Repeat exactly the line that contains "in_first: [416, 305]" and every line after it, down to the last line of the entries below. Do not include pictures.

● **Exercise material**
__________
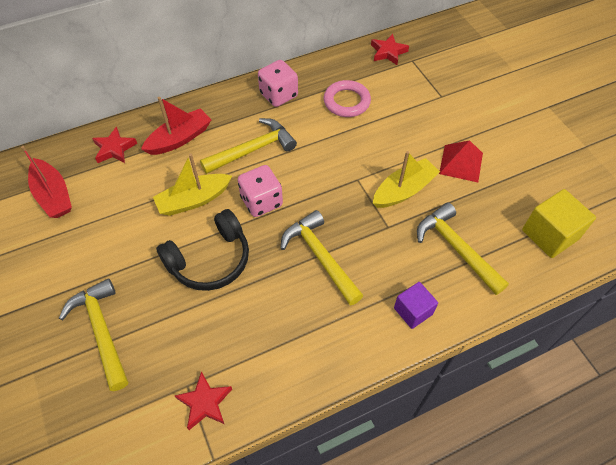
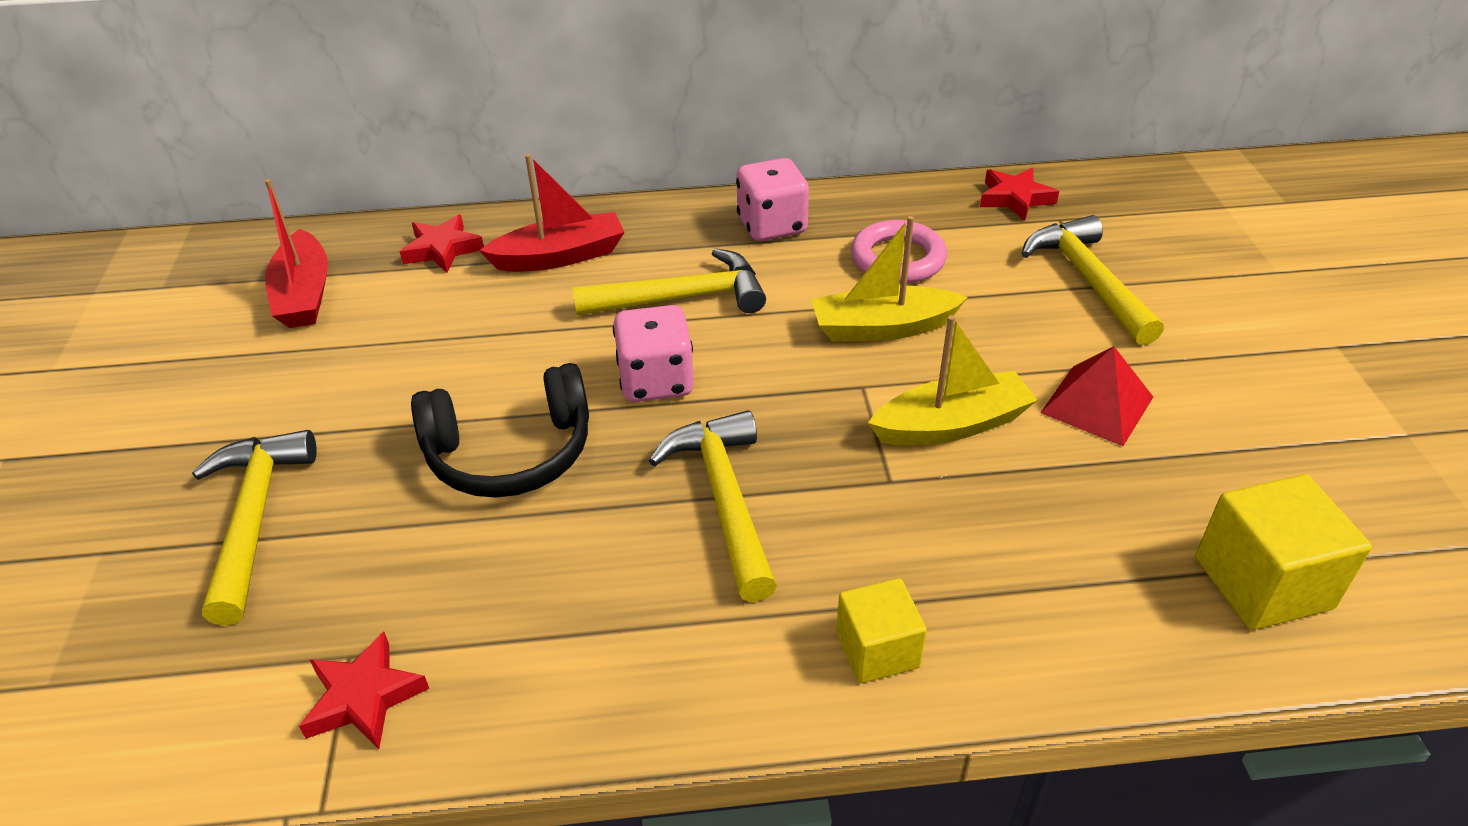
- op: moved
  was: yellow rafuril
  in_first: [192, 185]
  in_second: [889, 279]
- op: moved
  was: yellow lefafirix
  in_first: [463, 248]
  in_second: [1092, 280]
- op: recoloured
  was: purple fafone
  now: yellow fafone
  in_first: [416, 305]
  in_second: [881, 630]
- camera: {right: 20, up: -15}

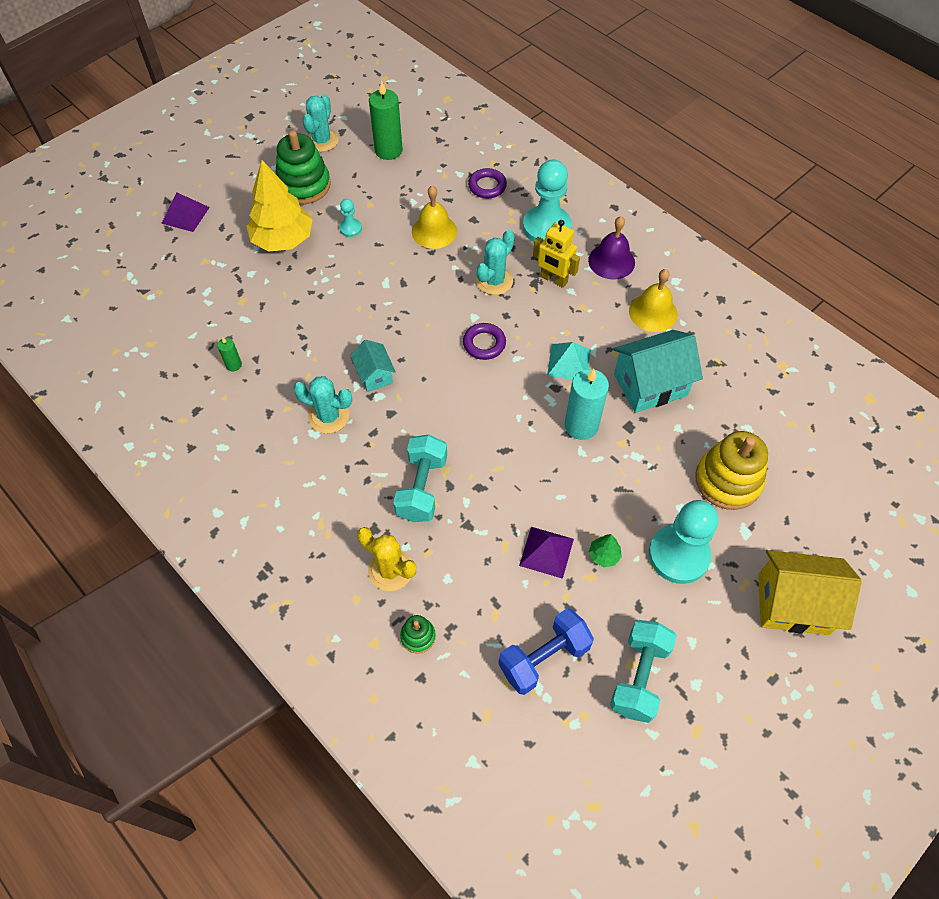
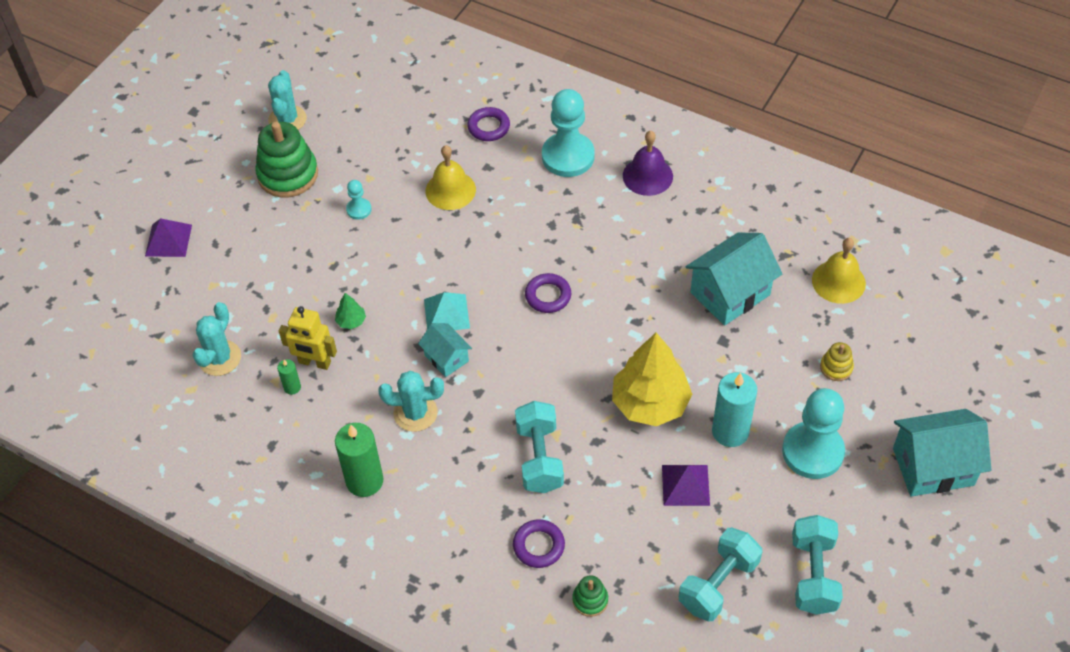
- op: moved
  was: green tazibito
  in_first: [386, 120]
  in_second: [359, 460]
- op: moved
  was: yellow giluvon
  in_first: [279, 206]
  in_second: [652, 379]
- op: moved
  was: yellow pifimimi
  in_first: [556, 254]
  in_second: [308, 338]
- op: moved
  was:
__________
● **Exercise solution**
  in_first: [416, 305]
  in_second: [881, 630]
- camera: {right: 20, up: -15}

- op: moved
  was: green tazibito
  in_first: [386, 120]
  in_second: [359, 460]
- op: moved
  was: yellow giluvon
  in_first: [279, 206]
  in_second: [652, 379]
- op: moved
  was: yellow pifimimi
  in_first: [556, 254]
  in_second: [308, 338]
- op: moved
  was:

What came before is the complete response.